▸ Items
------------------------------------------------

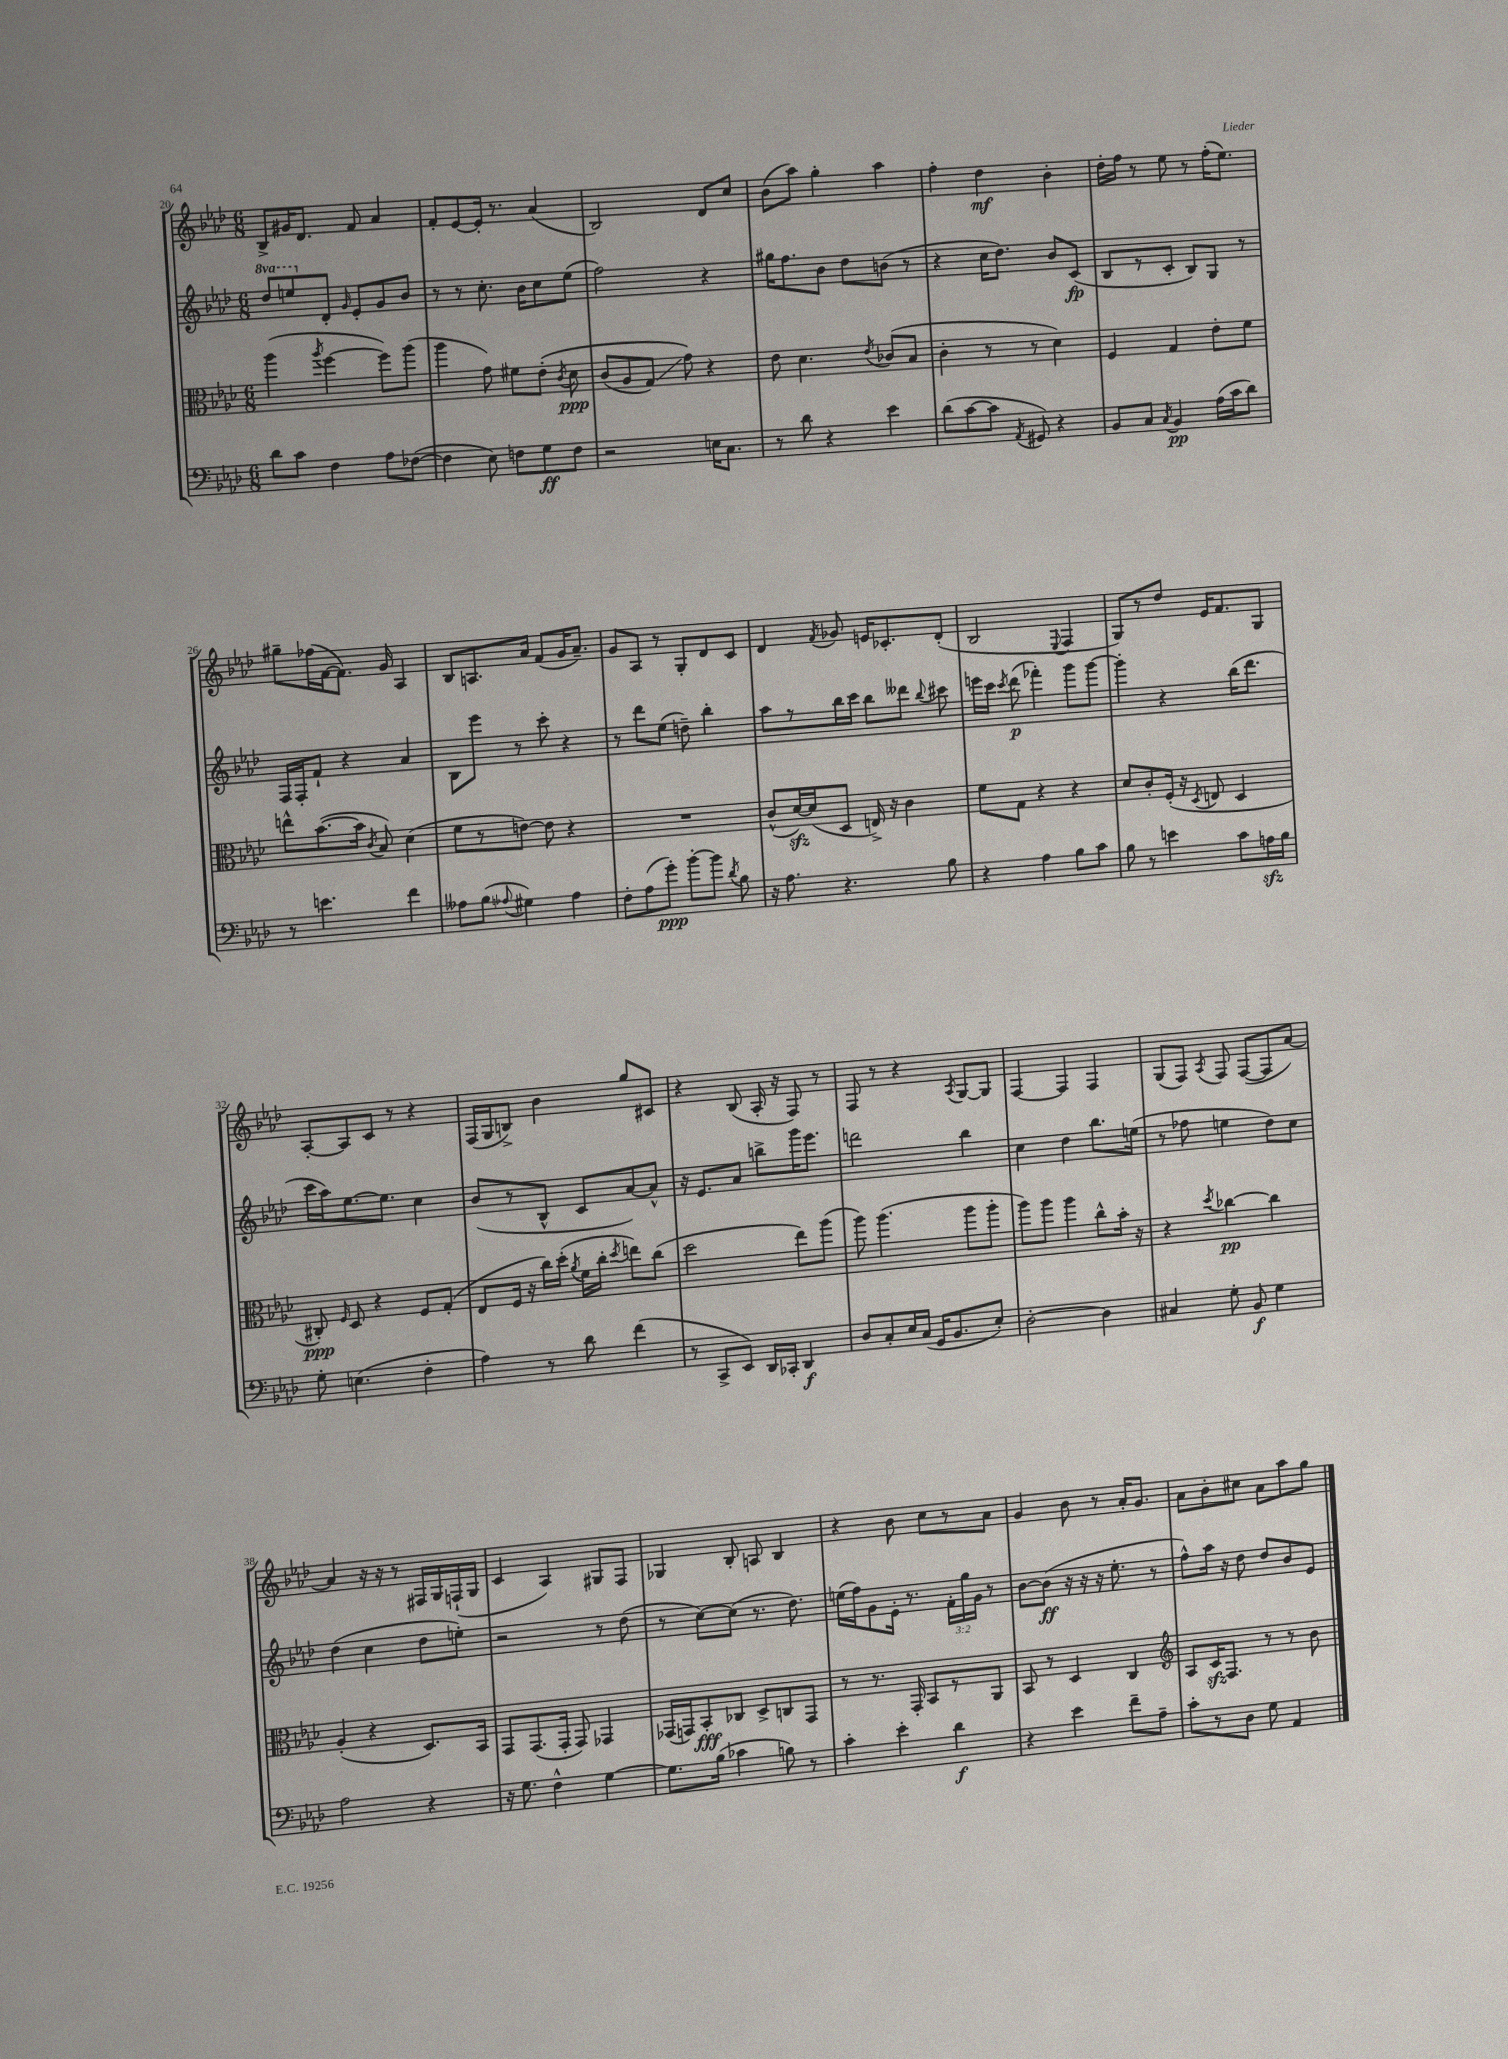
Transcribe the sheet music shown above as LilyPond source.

<<
\new StaffGroup <<
\new Staff = "s0" {
    \clef treble \key aes \major \numericTimeSignature \time 6/8
    \autoBeamOff bes8[-> gis'16 des'8.] f'8 aes'4 |
    f'8[-. ees'8~ ees'16]-. r8. aes'4( |
    bes2) des'8[ c''8] |
    bes'8[( aes''8]) g''4-. aes''4 |
    f''4-. des''4\mf bes'4-. |
    des''16[-. f''16] r8 ees''8 r8 f''16[-.( ees''8.]) |
    gis''8[-- fes''16( f'16~ f'8.]) g'16 aes4 |
    bes8[ a8. aes'16] f'8[( g'16 aes'8.]--) |
    g'8[ aes8] r8 g8[-. des'8 c'8] |
    des'4 \acciaccatura { f'8 } ges'8 e'16[ ces'8.-. des'8]-.( |
    bes2 \appoggiatura { ees8 } f4 |
    g8[) r8 des''8] ees'16[ f'8. g8] |
    aes8[~-. aes8 c'8] r8 r4 |
    f16[( g16 b8]->) bes'4 g''8[ cis'8] |
    r4 bes8( aes16-. r16 f8) r8 |
    f8 r8 r4 \acciaccatura { aes8 } g8[~ g8] |
    f4~ f4 f4 |
    g8[( f8]) \acciaccatura { aes8 } f8 f8[~( f8 aes'8]~) |
    aes'4 r16 r16 r8 fis16[ g16 f16-!( g16] |
    c'4 aes4) gis8[ f8] |
    ges4 bes8-. a8 bes4 |
    r4 bes'8 c''8[ r8 aes'8] |
    g'4 bes'8 r8 aes'16[-. g'8.] |
    aes'8[ bes'8-. cis''8] aes'8[ aes''8 g''8] \bar "|." |
}
\new Staff = "s1" {
    \clef treble \key aes \major \numericTimeSignature \time 6/8 \override Staff.TupletNumber.text = #tuplet-number::calc-fraction-text \set Staff.ottavationMarkups = #ottavation-simple-ordinals
    \autoBeamOff \ottava #1 des'''8[ e'''8 \ottava #0 des'8]-. \grace { g'16 } ees'8[-. g'8 bes'8] |
    r8 r8 c''8.-. bes'16[ c''8 ees''8]( |
    f''2) r4 |
    gis''16[ f''8. bes'8] des''8[ b'8]( r8 |
    r4 c''16[ des''8.]) bes'8[ c'8]\fp( |
    bes8[ r8 c'8]-. bes8[) g8] r8 |
    f16[ f16-. f'8]-! r4 aes'4 |
    bes8[ ees'''8] r8 c'''8-. r4 |
    r8 des'''8[ ees''8]( d''8--) bes''4-. |
    aes''8[ r8 bes''16 c'''16] bes''8[ deses'''8] \appoggiatura { bes''8 } cis'''8 |
    e'''16[ c'''16] \acciaccatura { c'''8 } des'''8\p( fes'''4-.) g'''8[ g'''8]~ |
    g'''4-. r4 bes''16[( des'''8.] |
    c'''16[ aes''16) ees''8.~ ees''8.] c''4 |
    bes'8[( r8 bes8]-^ c'8[ aes'8~) aes'8]-^ |
    r16 ees'8.[ aes'8] b''8[-> g'''16 ees'''8.] |
    d'''2 bes''4 |
    c''4 des''4 bes''8.[ e''16]( |
    r8 fes''8 e''4 des''8[) c''8] |
    des''4( c''4 des''8[ e''8]-.) |
    r2 r8 des''8( |
    r8 c''8[~) c''8]( r8. des''8.) |
    e''16[( f''16) g'8 ees'16]-. r8. \tuplet 3/2 { f'16[-. g''16 g'16] } r8 |
    bes'8[~ bes'8]\ff( r16 r16 r16 ees''8.-. r8 |
    f''8[-^) aes''16] r16 des''8 des''8[ bes'8 ees'8] \bar "|." |
}
\new Staff = "s2" {
    \clef alto \key aes \major \numericTimeSignature \time 6/8
    \autoBeamOff aes''4( \acciaccatura { aes''8 } f''4~ f''8[) aes''8]( |
    aes''4 g'8) fis'8[ ees'8]-.\( \acciaccatura { c'8 } des'8\ppp |
    c'8[( aes8 g8]\glissando) g'8\) r4 |
    ees'8 des'4. \acciaccatura { ees'8 } ces'8[( bes8] |
    c'4-. r8 r8 des'4) |
    f4 g4 ees'8[-. f'8] |
    e''8[-^ bes'8.~( bes'16] \acciaccatura { c'8 } bes8) des'4( |
    f'8[ r8 e'8]~) e'8 r4 |
    R2. |
    c'8[-^( des'16~\sfz) des'16( des8] e16->) r16 c'4 |
    f'8[ g8] r4 r4 |
    des'8[ c'8-. f16]-.( r16 \acciaccatura { des8 } e8 des4 |
    cis8-.\ppp) \grace { f16 } des8 r4 f8[ g8]-.( |
    ees8[ f16] r16 c''16[) des''16]-.( \acciaccatura { aes'8 } f'16[ c''16]-. \acciaccatura { des''8 } e''8[) c''8]( |
    des''2 ees''8[) aes''8]( |
    aes''8) aes''4.( aes''8[ aes''8]-. |
    aes''8[) aes''8] aes''4 c''8[-^ bes'16]-. r16 |
    r4 \acciaccatura { des''8 } ces''4~\pp ces''4 |
    aes4-.( r4 des8.[) bes,16] |
    g,8[ g,8.( g,16]-. g,8) ges,4 |
    ges,16[( g,16) bes,8-.\fff ces8] des8[-> c8 g,8] |
    r8 r8. g,16-. bes,8[ r8 aes,8] |
    bes,8 r8 des4 c4 |
    \clef treble aes8[ c'16\sfz f8.] r8 r8 bes'8 \bar "|." |
}
\new Staff = "s3" {
    \clef bass \key aes \major \numericTimeSignature \time 6/8
    \autoBeamOff des'8[ c'8] f4 aes8[ fes8]~( |
    fes4 ees8) f8[ g8\ff f8] |
    r2 e16[ c8.] |
    r8 des'8 r4 ees'4 |
    des'8[( c'8~ c'8] \acciaccatura { aes,8 } gis,8) r4 |
    bes,8[ c8] \acciaccatura { c8 } bes,4\pp aes16[( c'16 des'8]) |
    r8 e'4. f'4 |
    aeses8[ bes8]( \appoggiatura { aes8 } gis4) aes4 |
    f8[-. aes8( g'8]-.\ppp) bes'8[~-. bes'8] \acciaccatura { des'8 } bes8 |
    r16 aes8. r4. bes8 |
    r4 aes4 bes8[ c'8] |
    bes8 r8 e'4 c'8[ a16\sfz bes16] |
    g8-. e4.( f4-. |
    aes4) r8 des'8 f'4( |
    r8 c,8[-> ees,8]) des,16[ ces,16]-. des,4\f |
    des8[ c8-. ees16 c16]( g,16[ bes,8. ees8]-.) |
    des2~-. des4 |
    cis4 g8-. bes,8\f g4 |
    aes2 r4 |
    r16 g8. f4-^ g4~ |
    g8.[ bes16]( ces'4 b8) r8 |
    c'4-. ees'4-. des'4\f |
    r4 ees'4 f'8[-- aes8]-- |
    c'8[-. r8 des8] g8 aes,4 \bar "|." |
}
>>
>>
\layout { \context { \Score currentBarNumber = #20 } }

------------------------------------------------

Please pull out every line of the records above that contains the word "grace" and copy each one in full.

▸ Response to the task
    \autoBeamOff \ottava #1 des'''8[ e'''8 \ottava #0 des'8]-. \grace { g'16 } ees'8[-. g'8 bes'8] |
    cis8-.\ppp) \grace { f16 } des8 r4 f8[ g8]-.( |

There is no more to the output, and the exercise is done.